### WHAT YOU WILL DO
Leave every picture out, then reproduce the rest of the listing exactly.

START THE DATA

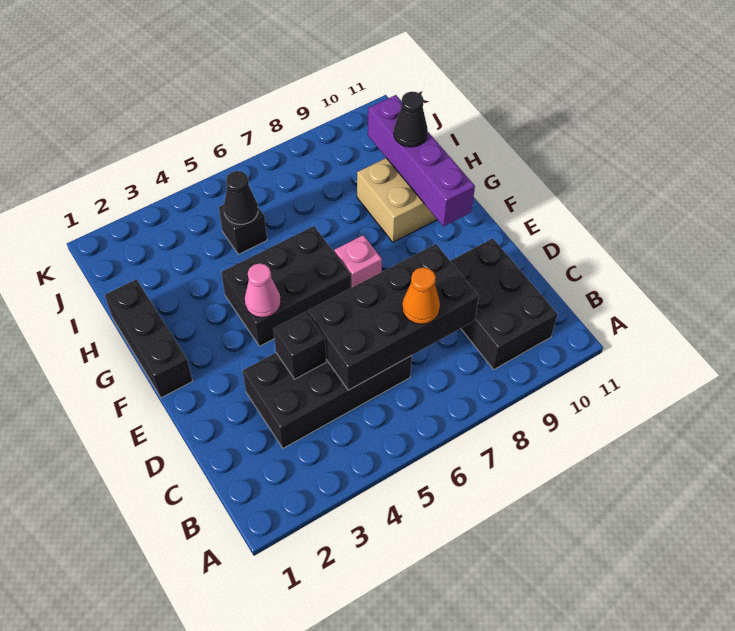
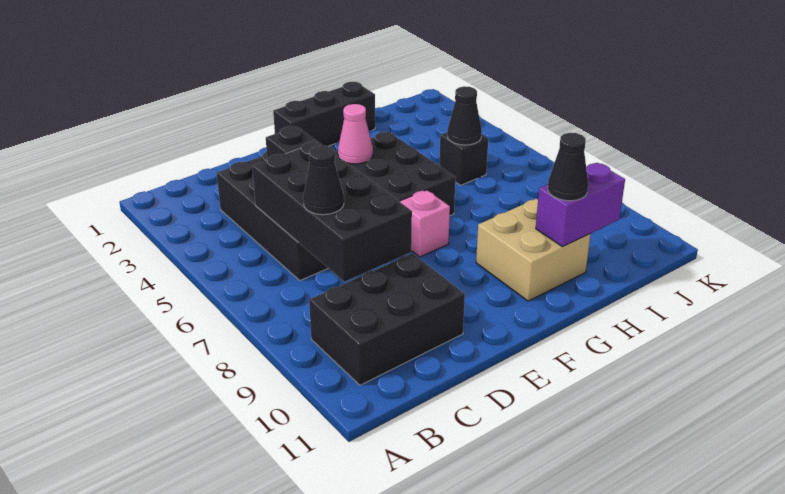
orange cone C7 level 3 -> black cone C7 level 3
purple brick F10:I10 level 2 -> purple brick H10:I10 level 2

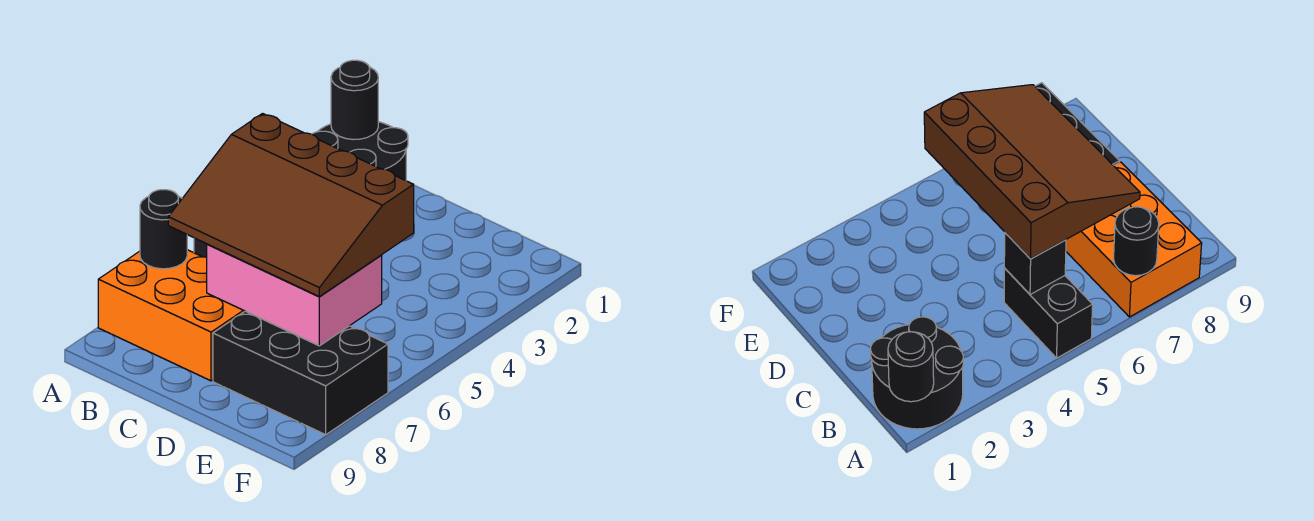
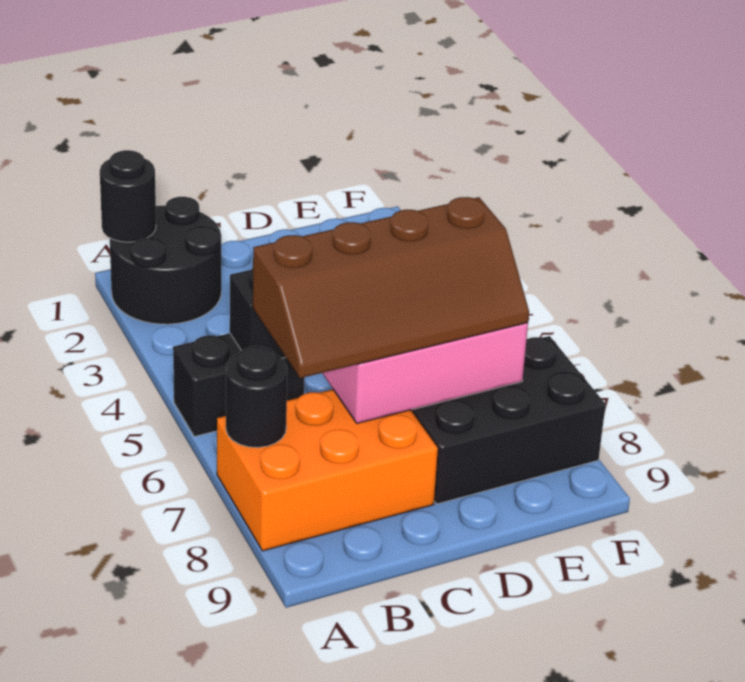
brown slope B5:E7 level 3 top 5 -> brown slope B6:E7 level 3 top 6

END THE DATA

### RESPONSE TO THIS EXERCISE
orange cone C7 level 3 -> black cone C7 level 3
purple brick F10:I10 level 2 -> purple brick H10:I10 level 2

brown slope B5:E7 level 3 top 5 -> brown slope B6:E7 level 3 top 6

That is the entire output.